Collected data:
****

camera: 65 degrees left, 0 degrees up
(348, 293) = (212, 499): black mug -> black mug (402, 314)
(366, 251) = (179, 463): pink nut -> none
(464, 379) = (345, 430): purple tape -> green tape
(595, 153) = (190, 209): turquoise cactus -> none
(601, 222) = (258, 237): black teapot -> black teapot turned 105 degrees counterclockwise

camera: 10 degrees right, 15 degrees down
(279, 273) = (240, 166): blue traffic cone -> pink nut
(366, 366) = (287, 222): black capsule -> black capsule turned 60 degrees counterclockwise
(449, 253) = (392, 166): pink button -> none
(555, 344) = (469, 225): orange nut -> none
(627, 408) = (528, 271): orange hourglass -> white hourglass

****

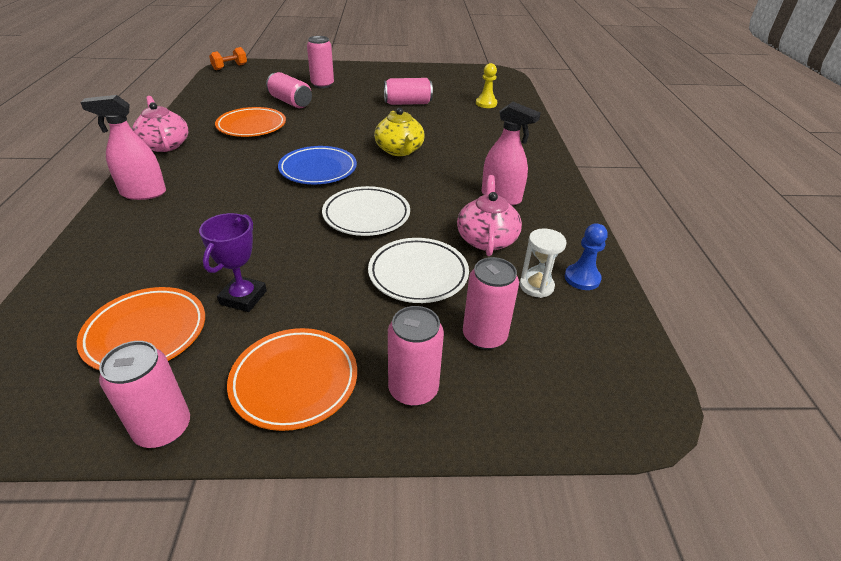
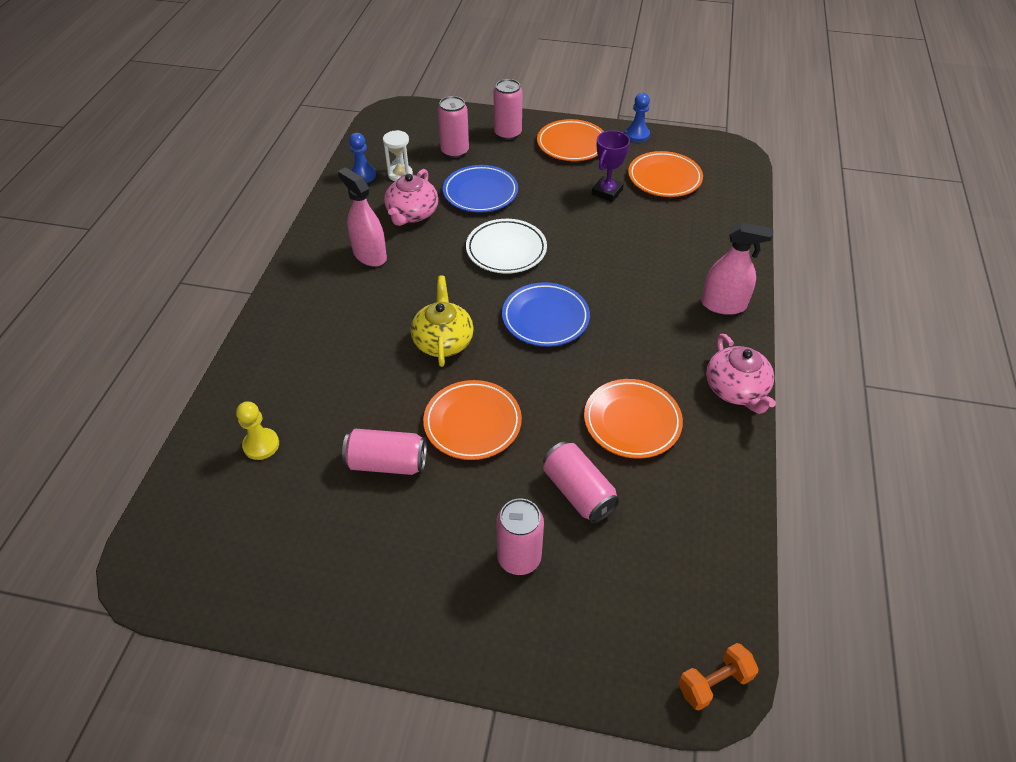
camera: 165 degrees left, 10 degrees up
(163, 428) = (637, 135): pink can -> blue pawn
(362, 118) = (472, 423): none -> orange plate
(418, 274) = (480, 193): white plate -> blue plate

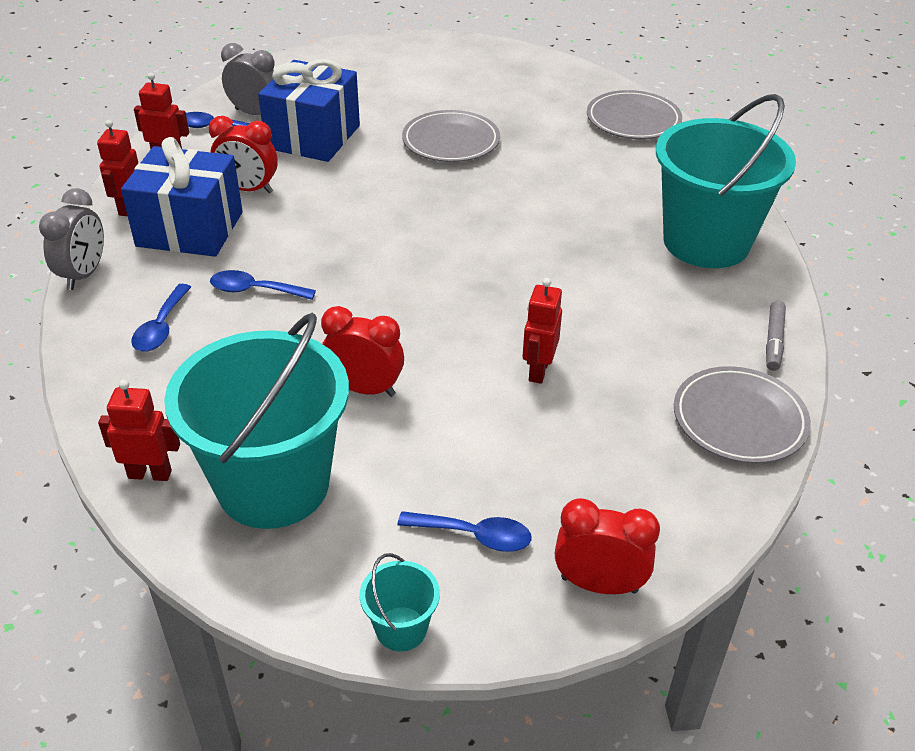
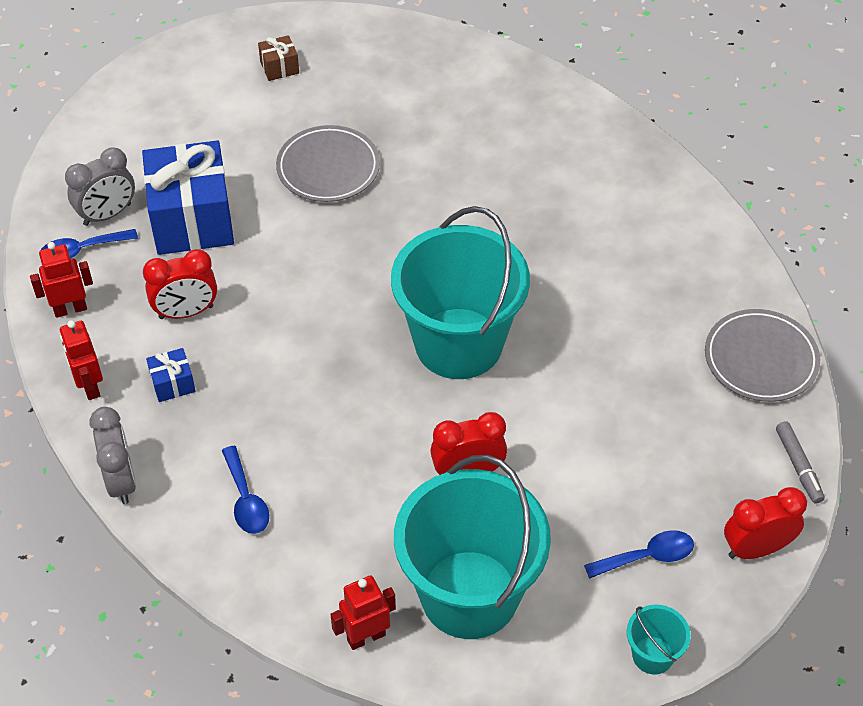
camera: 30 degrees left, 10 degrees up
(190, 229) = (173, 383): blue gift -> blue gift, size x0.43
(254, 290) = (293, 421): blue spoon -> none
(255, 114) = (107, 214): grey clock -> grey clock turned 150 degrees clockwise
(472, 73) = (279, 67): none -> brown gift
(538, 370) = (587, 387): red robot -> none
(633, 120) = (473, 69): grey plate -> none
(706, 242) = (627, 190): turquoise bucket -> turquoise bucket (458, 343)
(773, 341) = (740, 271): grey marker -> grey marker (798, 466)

****

[EXERCISE DIRECTIONS]:
Return only the lines between the one holding "camera: 10 degrees right, 15 degrees down" and the one holding "(627, 408) = (528, 271): orange", inclusive, exactly as they appear above.

[EXERCISE ANSWER]:
camera: 10 degrees right, 15 degrees down
(279, 273) = (240, 166): blue traffic cone -> pink nut
(366, 366) = (287, 222): black capsule -> black capsule turned 60 degrees counterclockwise
(449, 253) = (392, 166): pink button -> none
(555, 344) = (469, 225): orange nut -> none
(627, 408) = (528, 271): orange hourglass -> white hourglass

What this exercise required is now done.